*** DATA EXCERPTS ***

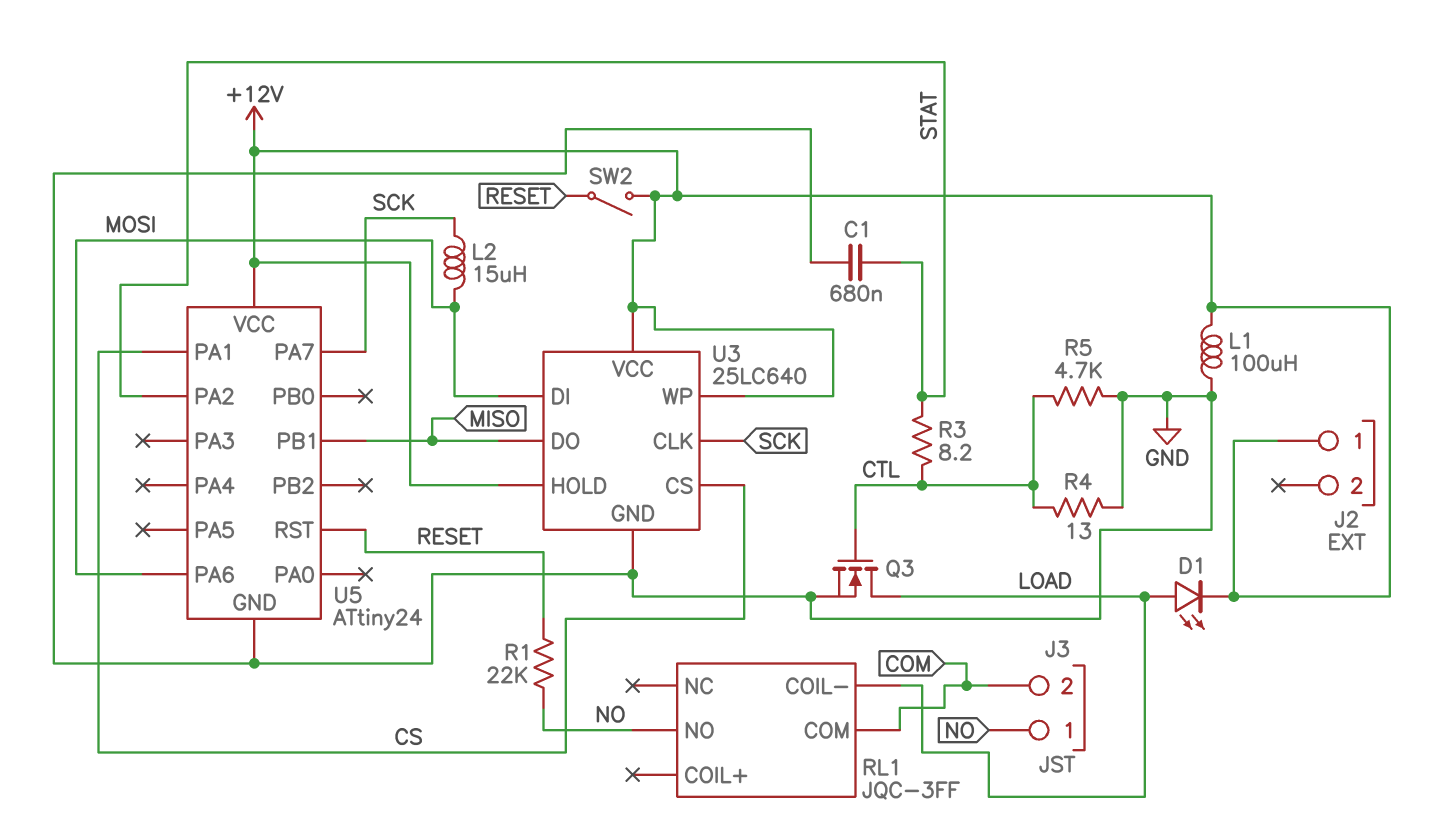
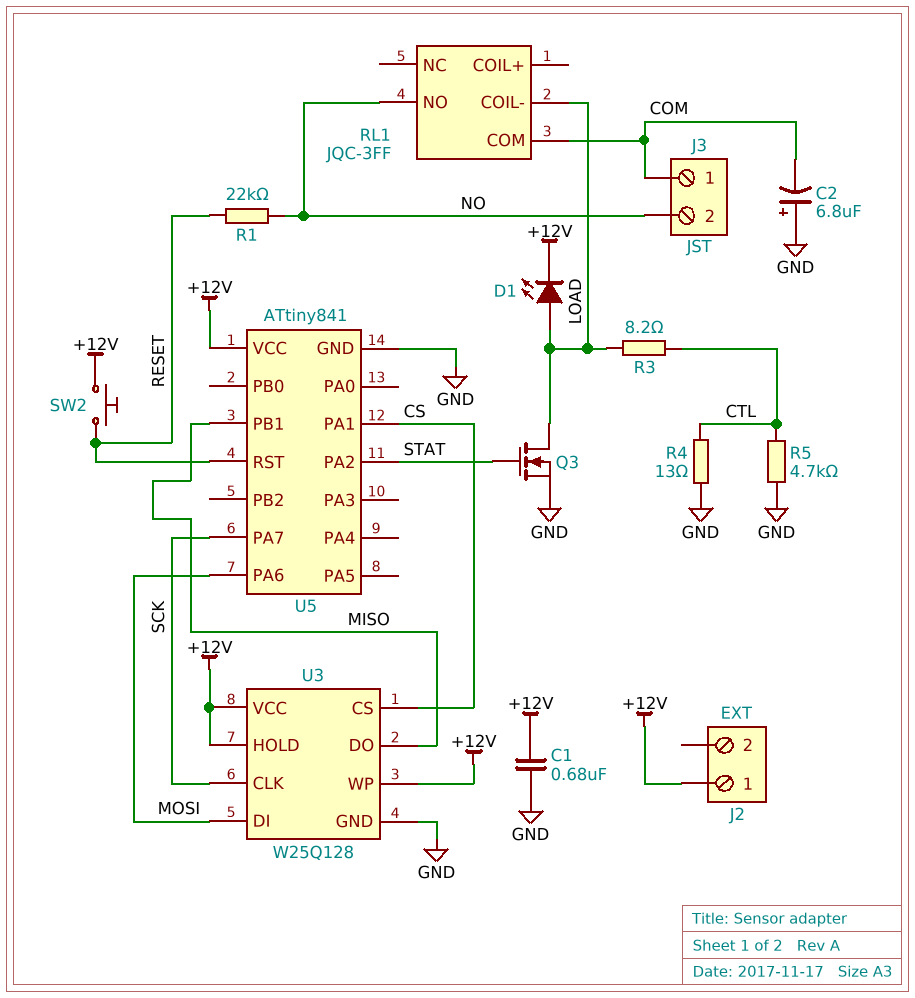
C1: 680nF (GND, STAT) -> 680nF (+12V, GND)
C2: none -> 6.8uF (plus GND, minus COM)
J3 pin 1: NO -> COM
J3 pin 2: COM -> NO
L1: 100uH (+12V, GND) -> none
L2: 15uH (MOSI, SCK) -> none
Q3: NMOS (G CTL, D LOAD, S GND) -> NMOS (G STAT, D LOAD, S GND)
R3: 8.2 (CTL, STAT) -> 8.2 (CTL, LOAD)
SW2: switch (+12V, RESET) -> button (+12V, RESET)
U3: 25LC640 -> W25Q128
U5: ATtiny24 -> ATtiny841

*** End of DATA EXCERPTS ***

### WHAT THE TASK REQUIRES
Please return exactly the lines from the one containing "R3: 8.2 (CTL, STAT) -> 8.2 (CTL, LOAD)" through the end of the entries above, adding no other line.

### WORKED SOLUTION
R3: 8.2 (CTL, STAT) -> 8.2 (CTL, LOAD)
SW2: switch (+12V, RESET) -> button (+12V, RESET)
U3: 25LC640 -> W25Q128
U5: ATtiny24 -> ATtiny841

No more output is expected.